··· Dataset ···
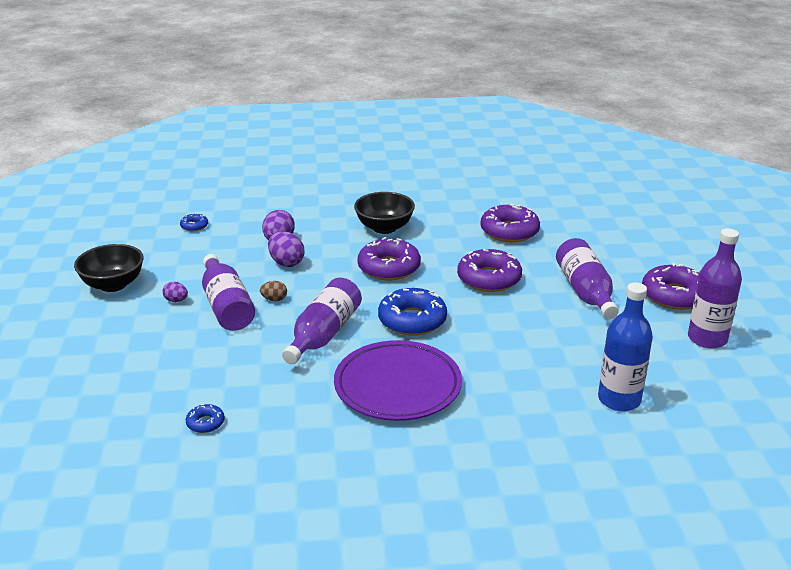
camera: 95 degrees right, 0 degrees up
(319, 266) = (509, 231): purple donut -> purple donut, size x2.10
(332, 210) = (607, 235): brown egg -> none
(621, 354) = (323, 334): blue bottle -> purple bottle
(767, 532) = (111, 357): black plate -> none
···
# Exercise
Once the pictures are set aside, please output all the data word for word.

# Written response
camera: 95 degrees right, 0 degrees up
(319, 266) = (509, 231): purple donut -> purple donut, size x2.10
(332, 210) = (607, 235): brown egg -> none
(621, 354) = (323, 334): blue bottle -> purple bottle
(767, 532) = (111, 357): black plate -> none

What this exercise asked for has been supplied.